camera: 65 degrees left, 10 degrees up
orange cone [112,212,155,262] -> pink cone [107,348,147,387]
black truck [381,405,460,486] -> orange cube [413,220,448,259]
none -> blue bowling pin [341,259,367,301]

****************

● **PROBLEM TO SOLVE**: Leaving every word in place, output the whole listing above.

● **TASK RESPONSE**:
camera: 65 degrees left, 10 degrees up
orange cone [112,212,155,262] -> pink cone [107,348,147,387]
black truck [381,405,460,486] -> orange cube [413,220,448,259]
none -> blue bowling pin [341,259,367,301]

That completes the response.